***** Data extracts *****

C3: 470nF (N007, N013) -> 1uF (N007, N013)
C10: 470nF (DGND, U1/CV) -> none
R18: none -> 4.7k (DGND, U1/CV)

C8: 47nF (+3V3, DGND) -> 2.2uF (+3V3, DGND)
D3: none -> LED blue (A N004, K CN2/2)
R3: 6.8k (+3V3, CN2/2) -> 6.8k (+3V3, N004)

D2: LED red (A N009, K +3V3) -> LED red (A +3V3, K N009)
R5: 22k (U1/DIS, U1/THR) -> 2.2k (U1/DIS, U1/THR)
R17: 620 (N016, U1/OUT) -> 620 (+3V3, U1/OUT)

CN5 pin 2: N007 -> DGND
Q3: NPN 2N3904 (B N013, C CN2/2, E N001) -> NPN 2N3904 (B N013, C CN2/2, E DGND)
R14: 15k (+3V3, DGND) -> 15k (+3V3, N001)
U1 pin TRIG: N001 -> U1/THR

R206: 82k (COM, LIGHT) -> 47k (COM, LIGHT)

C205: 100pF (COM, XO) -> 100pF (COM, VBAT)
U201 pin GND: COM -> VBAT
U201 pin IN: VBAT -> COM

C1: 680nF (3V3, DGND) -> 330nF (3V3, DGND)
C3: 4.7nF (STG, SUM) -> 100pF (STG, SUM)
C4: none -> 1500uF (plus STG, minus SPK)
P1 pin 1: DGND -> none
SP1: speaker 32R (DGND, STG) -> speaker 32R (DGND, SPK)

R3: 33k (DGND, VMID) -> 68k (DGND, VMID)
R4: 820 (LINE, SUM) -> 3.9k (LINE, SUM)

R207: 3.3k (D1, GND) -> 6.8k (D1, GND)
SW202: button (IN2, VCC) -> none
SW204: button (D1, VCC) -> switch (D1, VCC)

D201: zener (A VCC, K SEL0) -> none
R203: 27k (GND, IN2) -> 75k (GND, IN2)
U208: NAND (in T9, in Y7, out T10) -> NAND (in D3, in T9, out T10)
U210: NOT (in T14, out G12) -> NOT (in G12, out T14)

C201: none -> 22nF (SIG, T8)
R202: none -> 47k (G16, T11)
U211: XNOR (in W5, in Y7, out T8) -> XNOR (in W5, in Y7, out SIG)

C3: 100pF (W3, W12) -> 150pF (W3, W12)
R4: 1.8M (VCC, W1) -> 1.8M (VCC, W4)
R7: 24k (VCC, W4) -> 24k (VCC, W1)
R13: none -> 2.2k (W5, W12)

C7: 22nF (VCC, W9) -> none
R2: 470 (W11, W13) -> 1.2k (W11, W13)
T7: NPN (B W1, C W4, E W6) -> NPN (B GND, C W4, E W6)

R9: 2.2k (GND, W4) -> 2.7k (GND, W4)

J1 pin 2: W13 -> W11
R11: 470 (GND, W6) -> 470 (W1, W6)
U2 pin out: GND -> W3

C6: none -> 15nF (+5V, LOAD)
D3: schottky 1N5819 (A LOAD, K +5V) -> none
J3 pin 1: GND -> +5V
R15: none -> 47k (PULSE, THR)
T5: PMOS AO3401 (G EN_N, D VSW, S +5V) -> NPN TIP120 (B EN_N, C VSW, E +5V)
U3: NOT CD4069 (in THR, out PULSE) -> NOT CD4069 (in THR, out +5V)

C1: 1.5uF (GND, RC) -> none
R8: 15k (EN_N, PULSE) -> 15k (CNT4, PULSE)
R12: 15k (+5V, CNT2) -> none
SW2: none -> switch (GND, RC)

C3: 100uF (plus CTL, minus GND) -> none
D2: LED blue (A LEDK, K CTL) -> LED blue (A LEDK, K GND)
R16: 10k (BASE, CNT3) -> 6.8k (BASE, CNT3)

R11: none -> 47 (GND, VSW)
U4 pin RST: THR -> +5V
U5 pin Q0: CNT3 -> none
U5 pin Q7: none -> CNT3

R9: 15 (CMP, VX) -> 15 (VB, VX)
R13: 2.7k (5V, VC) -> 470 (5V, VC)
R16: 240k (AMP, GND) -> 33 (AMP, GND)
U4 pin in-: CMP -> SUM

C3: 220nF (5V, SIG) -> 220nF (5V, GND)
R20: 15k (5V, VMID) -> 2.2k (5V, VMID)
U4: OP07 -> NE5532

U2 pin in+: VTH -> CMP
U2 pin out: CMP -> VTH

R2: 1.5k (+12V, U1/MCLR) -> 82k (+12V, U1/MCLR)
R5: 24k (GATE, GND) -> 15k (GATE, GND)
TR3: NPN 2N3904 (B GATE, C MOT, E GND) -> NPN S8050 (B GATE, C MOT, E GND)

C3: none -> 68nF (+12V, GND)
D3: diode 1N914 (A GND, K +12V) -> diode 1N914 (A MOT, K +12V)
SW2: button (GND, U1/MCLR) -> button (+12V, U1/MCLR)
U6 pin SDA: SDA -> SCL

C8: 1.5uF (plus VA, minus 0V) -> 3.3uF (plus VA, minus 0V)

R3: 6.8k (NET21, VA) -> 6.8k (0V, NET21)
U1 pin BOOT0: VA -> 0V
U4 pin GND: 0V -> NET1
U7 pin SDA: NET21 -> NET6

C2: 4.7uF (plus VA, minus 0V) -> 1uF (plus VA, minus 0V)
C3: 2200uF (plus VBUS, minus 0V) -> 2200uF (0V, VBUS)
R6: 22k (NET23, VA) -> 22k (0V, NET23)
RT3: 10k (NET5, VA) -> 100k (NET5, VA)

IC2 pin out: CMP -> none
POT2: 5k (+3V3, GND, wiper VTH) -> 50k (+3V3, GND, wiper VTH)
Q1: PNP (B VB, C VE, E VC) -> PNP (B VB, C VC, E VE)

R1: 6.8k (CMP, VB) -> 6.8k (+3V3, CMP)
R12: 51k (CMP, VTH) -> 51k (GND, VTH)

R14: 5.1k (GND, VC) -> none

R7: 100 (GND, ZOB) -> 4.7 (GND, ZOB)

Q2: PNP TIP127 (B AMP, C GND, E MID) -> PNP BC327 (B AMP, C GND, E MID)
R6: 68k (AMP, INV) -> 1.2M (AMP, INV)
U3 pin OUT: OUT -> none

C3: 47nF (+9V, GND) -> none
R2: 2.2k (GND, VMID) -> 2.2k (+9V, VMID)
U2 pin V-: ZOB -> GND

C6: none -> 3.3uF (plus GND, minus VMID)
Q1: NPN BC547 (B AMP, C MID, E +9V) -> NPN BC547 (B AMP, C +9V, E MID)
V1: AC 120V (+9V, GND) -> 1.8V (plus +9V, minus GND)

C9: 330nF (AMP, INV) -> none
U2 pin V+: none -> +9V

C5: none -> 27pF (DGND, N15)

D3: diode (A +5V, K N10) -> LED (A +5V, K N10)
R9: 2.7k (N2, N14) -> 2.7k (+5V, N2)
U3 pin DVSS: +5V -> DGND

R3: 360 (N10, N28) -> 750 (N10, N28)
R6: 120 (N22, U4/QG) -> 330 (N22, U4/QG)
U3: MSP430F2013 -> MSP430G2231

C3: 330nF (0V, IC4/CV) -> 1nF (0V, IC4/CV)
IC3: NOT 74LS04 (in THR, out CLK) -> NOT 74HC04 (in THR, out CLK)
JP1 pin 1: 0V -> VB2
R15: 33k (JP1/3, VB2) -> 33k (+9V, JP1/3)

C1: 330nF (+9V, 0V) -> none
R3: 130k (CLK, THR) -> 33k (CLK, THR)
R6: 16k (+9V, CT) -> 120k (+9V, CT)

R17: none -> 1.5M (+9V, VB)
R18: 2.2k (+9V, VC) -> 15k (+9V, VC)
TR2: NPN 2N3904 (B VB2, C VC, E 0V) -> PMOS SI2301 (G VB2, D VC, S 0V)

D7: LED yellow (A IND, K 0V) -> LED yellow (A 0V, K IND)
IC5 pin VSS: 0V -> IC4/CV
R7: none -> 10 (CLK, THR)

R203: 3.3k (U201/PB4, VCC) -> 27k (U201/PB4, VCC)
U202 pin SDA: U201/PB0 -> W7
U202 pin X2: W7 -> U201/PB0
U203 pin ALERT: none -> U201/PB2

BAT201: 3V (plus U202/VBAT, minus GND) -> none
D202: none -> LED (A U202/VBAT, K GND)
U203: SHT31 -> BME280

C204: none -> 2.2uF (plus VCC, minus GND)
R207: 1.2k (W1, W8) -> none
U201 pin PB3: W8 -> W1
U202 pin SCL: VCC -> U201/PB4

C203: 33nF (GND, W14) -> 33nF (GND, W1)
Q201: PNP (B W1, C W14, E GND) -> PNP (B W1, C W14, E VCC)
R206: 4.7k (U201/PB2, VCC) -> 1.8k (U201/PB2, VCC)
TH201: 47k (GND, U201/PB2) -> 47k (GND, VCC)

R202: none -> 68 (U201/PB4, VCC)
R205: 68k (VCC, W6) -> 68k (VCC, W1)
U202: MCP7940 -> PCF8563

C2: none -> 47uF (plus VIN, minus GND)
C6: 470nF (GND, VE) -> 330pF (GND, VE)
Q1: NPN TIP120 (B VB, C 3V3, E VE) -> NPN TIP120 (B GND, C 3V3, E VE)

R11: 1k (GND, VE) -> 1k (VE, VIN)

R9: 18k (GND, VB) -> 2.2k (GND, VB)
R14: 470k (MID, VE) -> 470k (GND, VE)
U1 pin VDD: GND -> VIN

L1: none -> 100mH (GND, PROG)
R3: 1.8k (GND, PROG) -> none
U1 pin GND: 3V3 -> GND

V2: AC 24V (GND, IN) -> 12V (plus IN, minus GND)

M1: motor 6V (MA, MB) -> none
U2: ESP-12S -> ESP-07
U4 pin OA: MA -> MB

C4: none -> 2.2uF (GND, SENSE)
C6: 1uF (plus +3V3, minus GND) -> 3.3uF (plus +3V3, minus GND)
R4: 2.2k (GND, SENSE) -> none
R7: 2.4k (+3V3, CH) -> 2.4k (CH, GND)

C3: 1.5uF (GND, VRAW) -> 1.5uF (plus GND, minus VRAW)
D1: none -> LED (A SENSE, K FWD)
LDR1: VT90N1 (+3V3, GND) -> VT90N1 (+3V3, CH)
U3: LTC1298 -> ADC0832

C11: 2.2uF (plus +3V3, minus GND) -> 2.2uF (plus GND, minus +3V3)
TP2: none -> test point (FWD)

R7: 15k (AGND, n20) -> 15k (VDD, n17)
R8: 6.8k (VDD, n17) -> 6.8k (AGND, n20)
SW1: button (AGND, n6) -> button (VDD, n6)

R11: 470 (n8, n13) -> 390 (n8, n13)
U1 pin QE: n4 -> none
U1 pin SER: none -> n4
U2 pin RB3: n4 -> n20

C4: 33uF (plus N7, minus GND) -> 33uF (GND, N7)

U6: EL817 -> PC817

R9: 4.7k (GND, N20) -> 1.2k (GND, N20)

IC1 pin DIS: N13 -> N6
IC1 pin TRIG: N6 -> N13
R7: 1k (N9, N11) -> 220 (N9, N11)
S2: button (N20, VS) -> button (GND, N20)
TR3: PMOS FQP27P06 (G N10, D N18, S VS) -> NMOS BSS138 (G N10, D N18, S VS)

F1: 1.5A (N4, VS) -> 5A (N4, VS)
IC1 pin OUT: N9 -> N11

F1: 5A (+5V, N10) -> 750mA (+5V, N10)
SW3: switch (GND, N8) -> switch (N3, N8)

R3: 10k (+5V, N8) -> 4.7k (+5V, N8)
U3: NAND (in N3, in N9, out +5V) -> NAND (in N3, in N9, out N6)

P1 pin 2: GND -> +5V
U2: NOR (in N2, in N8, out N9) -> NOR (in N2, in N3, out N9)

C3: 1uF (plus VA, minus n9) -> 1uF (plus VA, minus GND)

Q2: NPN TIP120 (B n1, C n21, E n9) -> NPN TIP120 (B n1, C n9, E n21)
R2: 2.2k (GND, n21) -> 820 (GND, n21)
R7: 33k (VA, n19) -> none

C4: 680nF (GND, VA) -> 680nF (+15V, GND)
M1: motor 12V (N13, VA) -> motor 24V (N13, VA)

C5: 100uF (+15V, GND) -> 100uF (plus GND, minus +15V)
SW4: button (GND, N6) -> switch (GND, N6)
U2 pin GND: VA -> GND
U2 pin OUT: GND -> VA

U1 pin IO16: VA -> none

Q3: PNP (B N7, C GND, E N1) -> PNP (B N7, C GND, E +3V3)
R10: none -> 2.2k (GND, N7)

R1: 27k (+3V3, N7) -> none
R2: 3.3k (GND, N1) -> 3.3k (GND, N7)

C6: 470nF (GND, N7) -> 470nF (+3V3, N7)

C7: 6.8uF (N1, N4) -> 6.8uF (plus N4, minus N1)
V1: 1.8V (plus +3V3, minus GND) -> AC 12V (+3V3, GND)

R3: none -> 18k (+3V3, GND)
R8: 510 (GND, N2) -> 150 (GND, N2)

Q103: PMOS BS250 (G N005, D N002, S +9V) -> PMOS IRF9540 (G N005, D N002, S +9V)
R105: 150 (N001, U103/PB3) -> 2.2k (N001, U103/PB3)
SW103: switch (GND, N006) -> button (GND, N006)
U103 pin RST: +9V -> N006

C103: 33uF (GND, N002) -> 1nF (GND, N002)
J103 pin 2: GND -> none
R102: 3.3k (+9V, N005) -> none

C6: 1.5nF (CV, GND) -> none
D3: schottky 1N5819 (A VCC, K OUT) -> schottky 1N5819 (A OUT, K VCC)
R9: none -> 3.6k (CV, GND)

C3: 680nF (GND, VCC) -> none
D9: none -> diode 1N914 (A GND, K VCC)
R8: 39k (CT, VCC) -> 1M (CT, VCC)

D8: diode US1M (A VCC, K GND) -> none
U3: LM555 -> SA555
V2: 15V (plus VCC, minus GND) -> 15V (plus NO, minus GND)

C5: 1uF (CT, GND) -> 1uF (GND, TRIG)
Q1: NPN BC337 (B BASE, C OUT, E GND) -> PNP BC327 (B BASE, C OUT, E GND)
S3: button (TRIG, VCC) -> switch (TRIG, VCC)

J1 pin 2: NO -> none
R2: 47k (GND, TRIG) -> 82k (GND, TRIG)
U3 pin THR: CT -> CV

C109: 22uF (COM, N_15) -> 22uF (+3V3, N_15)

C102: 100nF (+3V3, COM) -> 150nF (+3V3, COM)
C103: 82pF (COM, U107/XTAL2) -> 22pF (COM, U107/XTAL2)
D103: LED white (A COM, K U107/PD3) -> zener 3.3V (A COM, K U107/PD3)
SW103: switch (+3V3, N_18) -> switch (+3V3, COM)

*****

Across the preceding material, how many lines contain the word "SENSE"? State the number alone.

3